■ What you need to do ■
Go through the records line by line from the top and repeat each one exactly, ending with the line that contains "C7: 6.8uF (plus".

Revision comparison data
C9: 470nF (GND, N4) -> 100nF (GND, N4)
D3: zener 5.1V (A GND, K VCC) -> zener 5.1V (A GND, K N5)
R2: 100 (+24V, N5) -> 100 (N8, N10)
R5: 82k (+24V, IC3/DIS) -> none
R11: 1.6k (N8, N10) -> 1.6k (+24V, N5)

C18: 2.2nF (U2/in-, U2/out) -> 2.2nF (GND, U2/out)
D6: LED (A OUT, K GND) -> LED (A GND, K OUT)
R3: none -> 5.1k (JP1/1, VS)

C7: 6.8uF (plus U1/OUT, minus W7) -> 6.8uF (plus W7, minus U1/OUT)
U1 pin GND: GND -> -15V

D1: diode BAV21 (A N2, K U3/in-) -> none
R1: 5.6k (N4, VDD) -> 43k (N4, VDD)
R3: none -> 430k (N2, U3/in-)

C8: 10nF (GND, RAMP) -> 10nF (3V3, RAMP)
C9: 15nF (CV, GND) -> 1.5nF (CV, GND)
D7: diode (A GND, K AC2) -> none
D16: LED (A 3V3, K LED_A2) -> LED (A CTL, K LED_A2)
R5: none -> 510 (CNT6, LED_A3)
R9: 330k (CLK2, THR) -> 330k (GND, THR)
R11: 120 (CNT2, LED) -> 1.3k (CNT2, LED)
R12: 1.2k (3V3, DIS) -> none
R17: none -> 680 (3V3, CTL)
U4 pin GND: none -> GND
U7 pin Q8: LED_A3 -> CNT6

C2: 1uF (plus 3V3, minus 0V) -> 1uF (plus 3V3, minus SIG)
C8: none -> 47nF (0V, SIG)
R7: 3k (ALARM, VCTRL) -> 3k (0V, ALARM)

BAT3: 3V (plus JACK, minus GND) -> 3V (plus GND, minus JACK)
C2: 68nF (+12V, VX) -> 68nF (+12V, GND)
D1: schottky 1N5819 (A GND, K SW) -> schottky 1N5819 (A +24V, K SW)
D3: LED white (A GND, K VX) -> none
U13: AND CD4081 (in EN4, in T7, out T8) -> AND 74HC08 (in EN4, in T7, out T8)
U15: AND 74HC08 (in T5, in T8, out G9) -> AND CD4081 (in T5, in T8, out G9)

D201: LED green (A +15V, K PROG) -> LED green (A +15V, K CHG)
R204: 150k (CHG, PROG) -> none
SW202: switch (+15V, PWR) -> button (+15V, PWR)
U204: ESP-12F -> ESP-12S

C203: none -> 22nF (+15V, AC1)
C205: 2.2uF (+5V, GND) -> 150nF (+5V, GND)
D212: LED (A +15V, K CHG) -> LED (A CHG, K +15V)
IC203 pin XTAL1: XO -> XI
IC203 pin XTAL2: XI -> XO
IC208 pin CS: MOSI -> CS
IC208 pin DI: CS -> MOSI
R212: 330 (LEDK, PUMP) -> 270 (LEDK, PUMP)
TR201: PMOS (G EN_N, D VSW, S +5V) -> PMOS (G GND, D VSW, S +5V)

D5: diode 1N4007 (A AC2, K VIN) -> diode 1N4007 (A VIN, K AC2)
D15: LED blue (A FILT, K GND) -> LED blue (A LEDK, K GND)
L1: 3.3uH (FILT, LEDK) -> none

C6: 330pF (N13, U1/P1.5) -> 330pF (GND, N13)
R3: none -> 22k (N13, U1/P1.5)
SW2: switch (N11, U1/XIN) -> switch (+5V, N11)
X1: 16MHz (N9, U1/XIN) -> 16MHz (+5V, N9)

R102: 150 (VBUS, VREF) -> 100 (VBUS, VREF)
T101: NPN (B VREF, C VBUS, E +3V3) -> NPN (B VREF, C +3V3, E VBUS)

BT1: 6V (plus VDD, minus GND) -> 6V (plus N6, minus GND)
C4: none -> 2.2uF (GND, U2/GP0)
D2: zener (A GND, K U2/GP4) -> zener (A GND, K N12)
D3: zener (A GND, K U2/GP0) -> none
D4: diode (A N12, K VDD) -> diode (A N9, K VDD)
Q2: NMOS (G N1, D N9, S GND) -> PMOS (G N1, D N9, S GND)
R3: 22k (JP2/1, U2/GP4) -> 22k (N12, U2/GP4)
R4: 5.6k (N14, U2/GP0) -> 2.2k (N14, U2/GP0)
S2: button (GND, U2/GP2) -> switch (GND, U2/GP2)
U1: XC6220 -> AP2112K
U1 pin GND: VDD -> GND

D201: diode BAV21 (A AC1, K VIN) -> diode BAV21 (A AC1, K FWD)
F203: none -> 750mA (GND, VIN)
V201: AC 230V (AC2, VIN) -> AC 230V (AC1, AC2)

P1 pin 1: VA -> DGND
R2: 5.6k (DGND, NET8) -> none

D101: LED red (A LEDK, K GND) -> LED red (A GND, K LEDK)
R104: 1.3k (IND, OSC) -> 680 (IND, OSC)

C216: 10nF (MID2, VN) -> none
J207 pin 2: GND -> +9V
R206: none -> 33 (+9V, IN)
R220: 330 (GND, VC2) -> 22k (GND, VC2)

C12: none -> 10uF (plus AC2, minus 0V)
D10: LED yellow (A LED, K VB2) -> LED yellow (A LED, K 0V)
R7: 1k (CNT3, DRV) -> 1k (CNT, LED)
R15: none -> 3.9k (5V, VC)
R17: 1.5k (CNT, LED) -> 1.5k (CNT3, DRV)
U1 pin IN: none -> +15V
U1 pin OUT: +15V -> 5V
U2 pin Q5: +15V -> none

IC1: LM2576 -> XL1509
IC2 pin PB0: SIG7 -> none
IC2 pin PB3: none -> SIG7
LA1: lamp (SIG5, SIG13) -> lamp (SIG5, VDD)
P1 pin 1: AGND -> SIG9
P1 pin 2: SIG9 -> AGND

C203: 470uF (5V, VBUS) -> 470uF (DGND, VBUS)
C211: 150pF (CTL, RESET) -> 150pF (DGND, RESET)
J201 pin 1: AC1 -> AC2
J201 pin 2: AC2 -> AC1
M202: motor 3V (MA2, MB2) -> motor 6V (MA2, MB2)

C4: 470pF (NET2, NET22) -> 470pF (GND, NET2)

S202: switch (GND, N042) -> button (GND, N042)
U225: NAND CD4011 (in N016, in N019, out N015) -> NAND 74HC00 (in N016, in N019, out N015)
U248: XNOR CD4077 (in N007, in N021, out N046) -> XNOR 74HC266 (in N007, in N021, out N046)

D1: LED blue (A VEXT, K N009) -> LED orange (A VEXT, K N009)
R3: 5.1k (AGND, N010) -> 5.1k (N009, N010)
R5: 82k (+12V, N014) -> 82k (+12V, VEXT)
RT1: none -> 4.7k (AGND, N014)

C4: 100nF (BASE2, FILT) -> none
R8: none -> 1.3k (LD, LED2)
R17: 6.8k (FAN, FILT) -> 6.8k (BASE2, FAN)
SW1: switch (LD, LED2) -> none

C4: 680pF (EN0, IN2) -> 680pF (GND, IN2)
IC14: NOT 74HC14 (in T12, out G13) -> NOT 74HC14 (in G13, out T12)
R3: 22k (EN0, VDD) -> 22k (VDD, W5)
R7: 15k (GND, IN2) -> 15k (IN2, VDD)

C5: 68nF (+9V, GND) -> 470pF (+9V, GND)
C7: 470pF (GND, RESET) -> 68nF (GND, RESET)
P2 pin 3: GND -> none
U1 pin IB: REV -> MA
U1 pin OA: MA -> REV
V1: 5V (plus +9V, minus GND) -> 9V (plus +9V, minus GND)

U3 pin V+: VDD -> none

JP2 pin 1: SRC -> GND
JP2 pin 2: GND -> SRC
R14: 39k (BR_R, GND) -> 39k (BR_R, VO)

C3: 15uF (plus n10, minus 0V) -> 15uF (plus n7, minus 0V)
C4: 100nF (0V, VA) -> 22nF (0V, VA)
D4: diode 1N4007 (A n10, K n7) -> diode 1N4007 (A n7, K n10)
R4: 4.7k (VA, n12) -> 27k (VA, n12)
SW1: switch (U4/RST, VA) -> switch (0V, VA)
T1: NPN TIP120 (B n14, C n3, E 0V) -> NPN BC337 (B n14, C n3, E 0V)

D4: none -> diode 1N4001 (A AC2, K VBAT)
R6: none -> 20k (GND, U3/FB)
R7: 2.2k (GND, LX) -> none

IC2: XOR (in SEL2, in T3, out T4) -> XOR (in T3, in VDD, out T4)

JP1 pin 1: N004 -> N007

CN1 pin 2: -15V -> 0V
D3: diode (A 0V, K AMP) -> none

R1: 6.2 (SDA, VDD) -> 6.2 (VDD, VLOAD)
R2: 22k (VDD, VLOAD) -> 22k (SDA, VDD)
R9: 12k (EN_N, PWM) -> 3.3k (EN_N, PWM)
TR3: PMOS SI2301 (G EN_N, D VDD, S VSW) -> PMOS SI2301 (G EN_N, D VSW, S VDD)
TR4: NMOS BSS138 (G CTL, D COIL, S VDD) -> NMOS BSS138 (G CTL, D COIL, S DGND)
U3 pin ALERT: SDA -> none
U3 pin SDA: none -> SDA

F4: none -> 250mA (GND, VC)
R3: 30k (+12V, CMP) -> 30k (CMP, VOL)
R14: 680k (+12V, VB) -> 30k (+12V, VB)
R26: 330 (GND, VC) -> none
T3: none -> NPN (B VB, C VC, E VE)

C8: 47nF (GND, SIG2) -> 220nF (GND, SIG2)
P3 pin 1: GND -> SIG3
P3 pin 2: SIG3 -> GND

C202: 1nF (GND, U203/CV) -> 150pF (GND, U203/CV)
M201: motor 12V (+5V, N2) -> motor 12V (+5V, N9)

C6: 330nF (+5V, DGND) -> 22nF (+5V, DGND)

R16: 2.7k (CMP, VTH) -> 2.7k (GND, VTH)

■ Output of the exercise ■
C9: 470nF (GND, N4) -> 100nF (GND, N4)
D3: zener 5.1V (A GND, K VCC) -> zener 5.1V (A GND, K N5)
R2: 100 (+24V, N5) -> 100 (N8, N10)
R5: 82k (+24V, IC3/DIS) -> none
R11: 1.6k (N8, N10) -> 1.6k (+24V, N5)

C18: 2.2nF (U2/in-, U2/out) -> 2.2nF (GND, U2/out)
D6: LED (A OUT, K GND) -> LED (A GND, K OUT)
R3: none -> 5.1k (JP1/1, VS)

C7: 6.8uF (plus U1/OUT, minus W7) -> 6.8uF (plus W7, minus U1/OUT)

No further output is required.